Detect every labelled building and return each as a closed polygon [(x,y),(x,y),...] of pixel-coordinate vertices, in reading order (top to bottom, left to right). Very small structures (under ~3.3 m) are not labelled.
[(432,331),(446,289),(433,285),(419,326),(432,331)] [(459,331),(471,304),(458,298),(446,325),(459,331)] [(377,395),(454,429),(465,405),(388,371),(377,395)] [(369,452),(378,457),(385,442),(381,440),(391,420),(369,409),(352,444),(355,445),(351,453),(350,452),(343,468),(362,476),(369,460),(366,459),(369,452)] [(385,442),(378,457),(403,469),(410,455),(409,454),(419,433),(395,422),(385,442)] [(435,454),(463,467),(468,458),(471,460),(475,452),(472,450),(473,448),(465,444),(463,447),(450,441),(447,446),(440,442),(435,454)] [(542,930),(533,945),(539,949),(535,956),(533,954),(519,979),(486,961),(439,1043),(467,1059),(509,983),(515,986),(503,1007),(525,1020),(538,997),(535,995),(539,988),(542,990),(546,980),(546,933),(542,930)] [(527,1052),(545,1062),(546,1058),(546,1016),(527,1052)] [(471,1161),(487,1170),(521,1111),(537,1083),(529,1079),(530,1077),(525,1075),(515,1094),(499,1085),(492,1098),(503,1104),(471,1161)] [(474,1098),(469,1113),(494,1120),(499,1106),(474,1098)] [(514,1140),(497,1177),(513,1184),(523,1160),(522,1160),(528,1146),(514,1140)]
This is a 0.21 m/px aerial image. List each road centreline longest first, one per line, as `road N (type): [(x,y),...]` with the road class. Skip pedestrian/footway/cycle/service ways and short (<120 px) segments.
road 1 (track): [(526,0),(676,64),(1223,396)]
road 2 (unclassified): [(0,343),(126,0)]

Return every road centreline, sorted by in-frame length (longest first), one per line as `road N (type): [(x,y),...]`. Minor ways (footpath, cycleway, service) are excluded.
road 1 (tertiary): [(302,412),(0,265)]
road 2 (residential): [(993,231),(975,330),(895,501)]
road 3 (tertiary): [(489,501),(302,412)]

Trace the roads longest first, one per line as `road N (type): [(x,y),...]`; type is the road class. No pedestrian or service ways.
────────────────
Work required: Write each record out again exactly.

Final answer:
Detect every labelled building and return each as a closed polygon [(x,y),(x,y),...] of pixel-coordinate vertices, in reading order (top to bottom, left to right). Very small structures (under ~3.3 m) are not labelled.
[(432,331),(446,289),(433,285),(419,326),(432,331)] [(459,331),(471,304),(458,298),(446,325),(459,331)] [(377,395),(454,429),(465,405),(388,371),(377,395)] [(369,452),(378,457),(385,442),(381,440),(391,420),(369,409),(352,444),(355,445),(351,453),(350,452),(343,468),(362,476),(369,460),(366,459),(369,452)] [(385,442),(378,457),(403,469),(410,455),(409,454),(419,433),(395,422),(385,442)] [(435,454),(463,467),(468,458),(471,460),(475,452),(472,450),(473,448),(465,444),(463,447),(450,441),(447,446),(440,442),(435,454)] [(542,930),(533,945),(539,949),(535,956),(533,954),(519,979),(486,961),(439,1043),(467,1059),(509,983),(515,986),(503,1007),(525,1020),(538,997),(535,995),(539,988),(542,990),(546,980),(546,933),(542,930)] [(527,1052),(545,1062),(546,1058),(546,1016),(527,1052)] [(471,1161),(487,1170),(521,1111),(537,1083),(529,1079),(530,1077),(525,1075),(515,1094),(499,1085),(492,1098),(503,1104),(471,1161)] [(474,1098),(469,1113),(494,1120),(499,1106),(474,1098)] [(514,1140),(497,1177),(513,1184),(523,1160),(522,1160),(528,1146),(514,1140)]
This is a 0.21 m/px aerial image. List each road centreline longest first, one per line, as `road N (type): [(x,y),...]` with the road class. Skip pedestrian/footway/cycle/service ways and short (<120 px) segments.
road 1 (track): [(526,0),(676,64),(1223,396)]
road 2 (unclassified): [(0,343),(126,0)]

Return every road centreline, sorted by in-frame length (longest first), one per line as `road N (type): [(x,y),...]`. Minor ways (footpath, cycleway, service) are excluded.
road 1 (tertiary): [(302,412),(0,265)]
road 2 (residential): [(993,231),(975,330),(895,501)]
road 3 (tertiary): [(489,501),(302,412)]

Trace the roads longest first, one per line as `road N (type): [(x,y),...]`; type is the road class. No pedestrian or service ways.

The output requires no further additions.